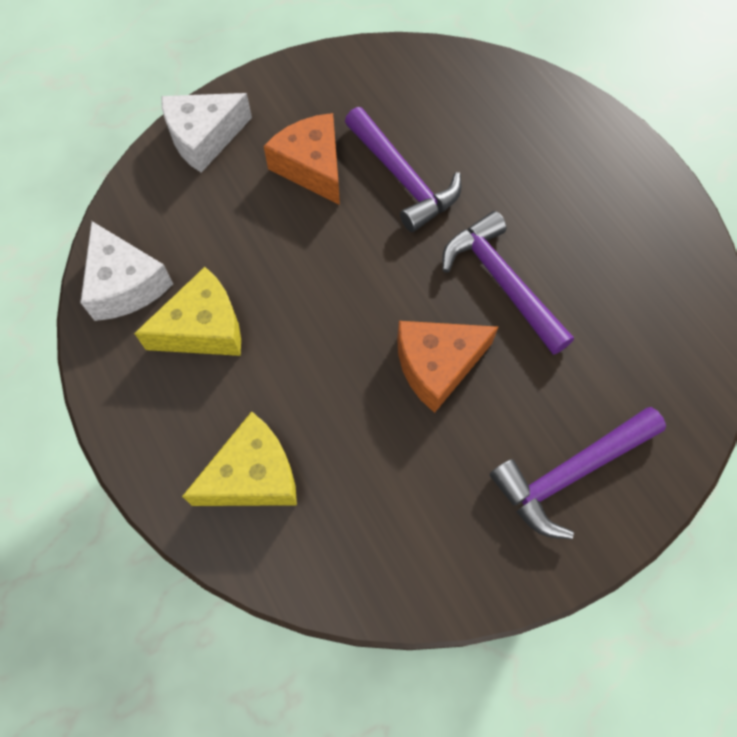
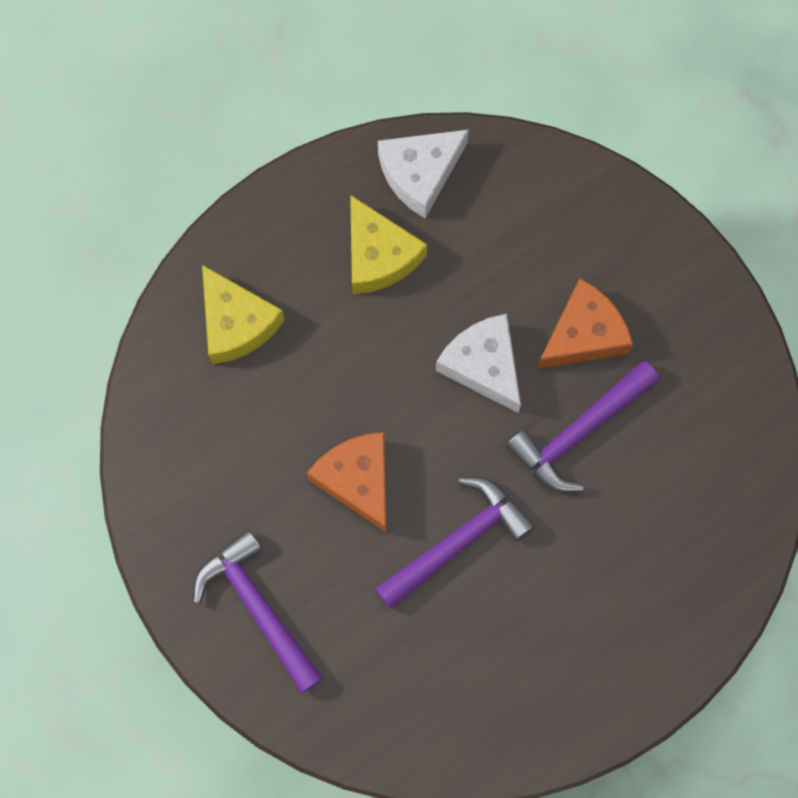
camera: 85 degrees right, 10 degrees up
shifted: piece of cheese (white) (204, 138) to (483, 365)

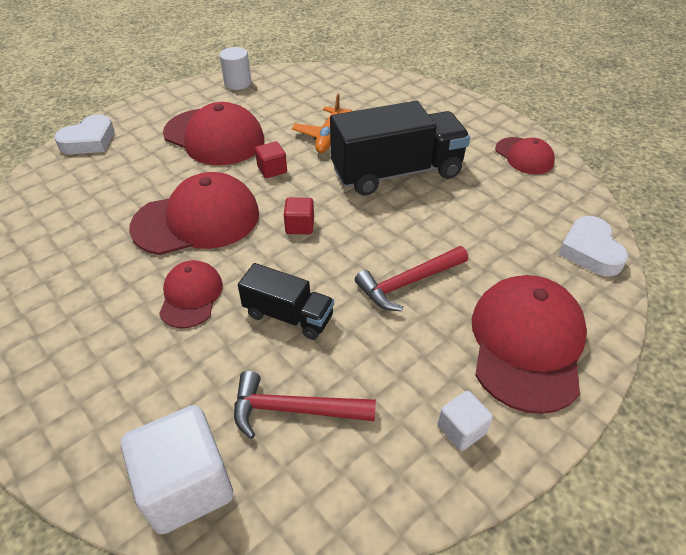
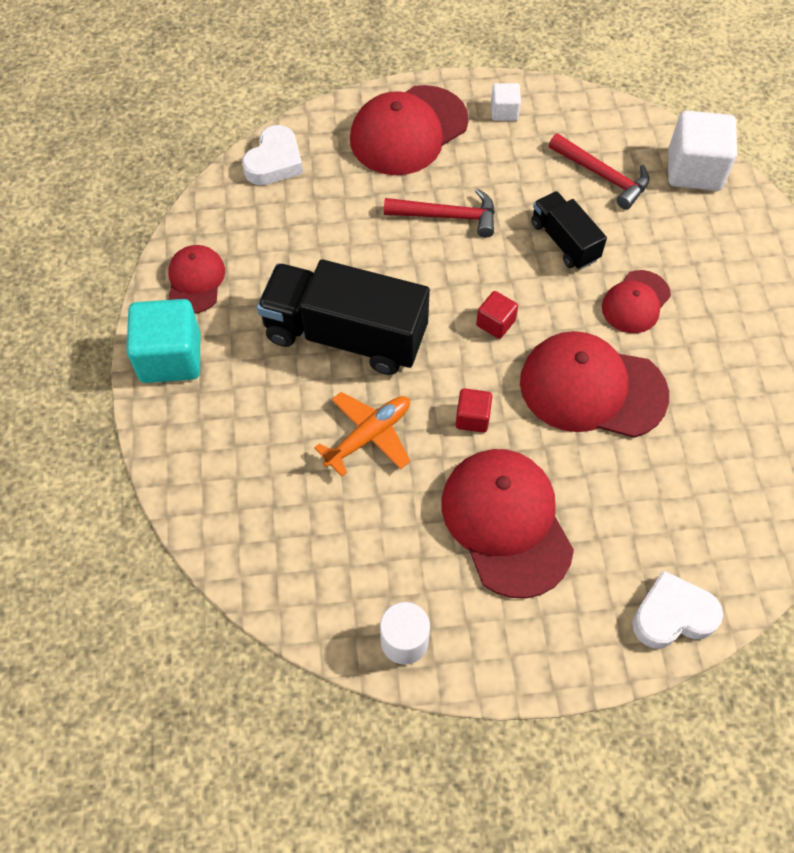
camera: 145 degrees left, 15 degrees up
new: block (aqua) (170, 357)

--

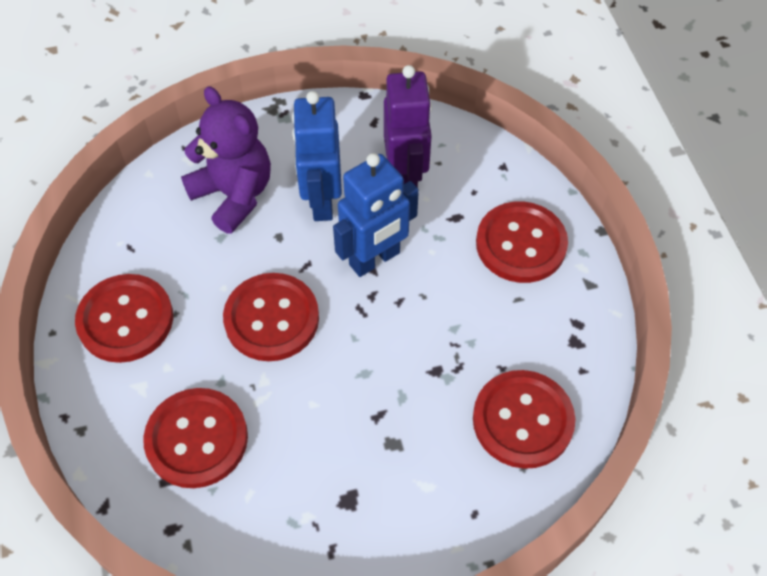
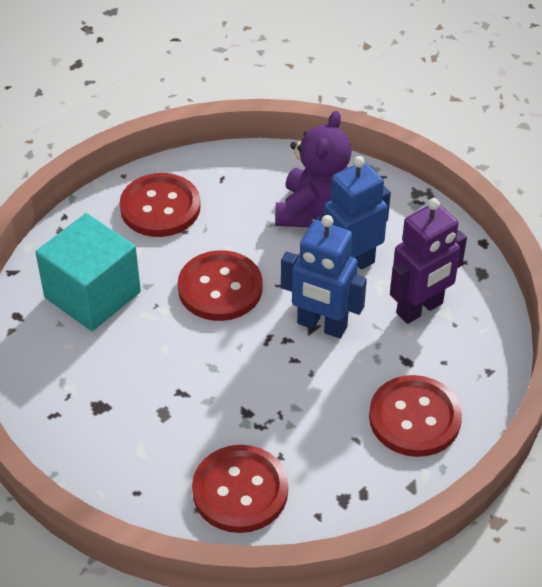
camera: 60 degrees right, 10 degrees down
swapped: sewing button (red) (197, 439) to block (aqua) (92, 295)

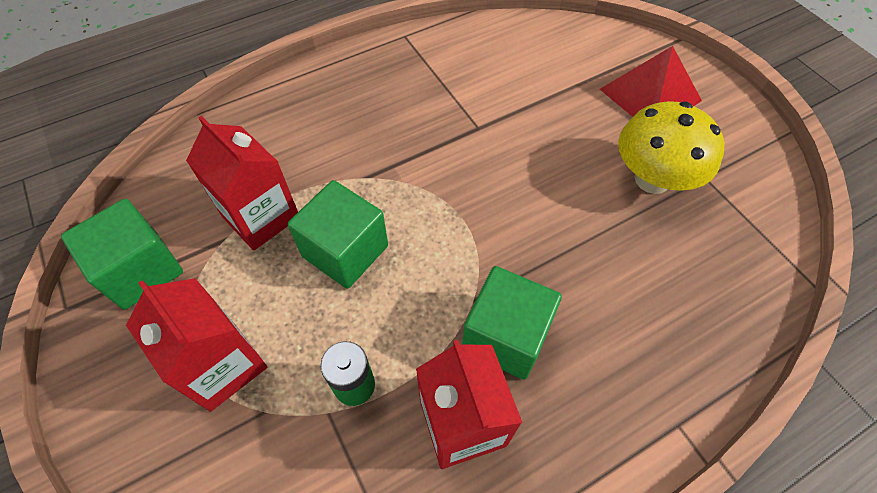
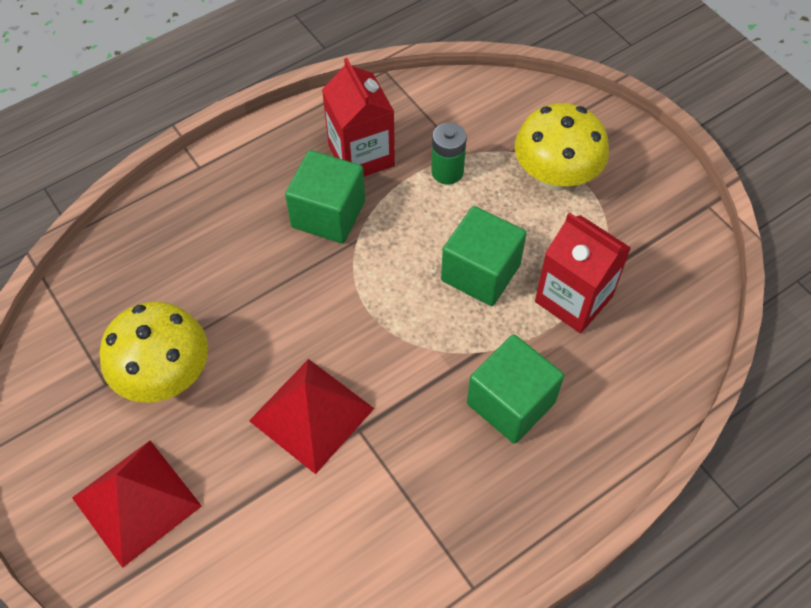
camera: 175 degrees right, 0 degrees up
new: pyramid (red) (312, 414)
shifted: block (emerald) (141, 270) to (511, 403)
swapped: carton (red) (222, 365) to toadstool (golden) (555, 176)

#### Work order
I would like you to report every line in the listing above that contains "swapped".

#### Response
swapped: sewing button (red) (197, 439) to block (aqua) (92, 295)
swapped: carton (red) (222, 365) to toadstool (golden) (555, 176)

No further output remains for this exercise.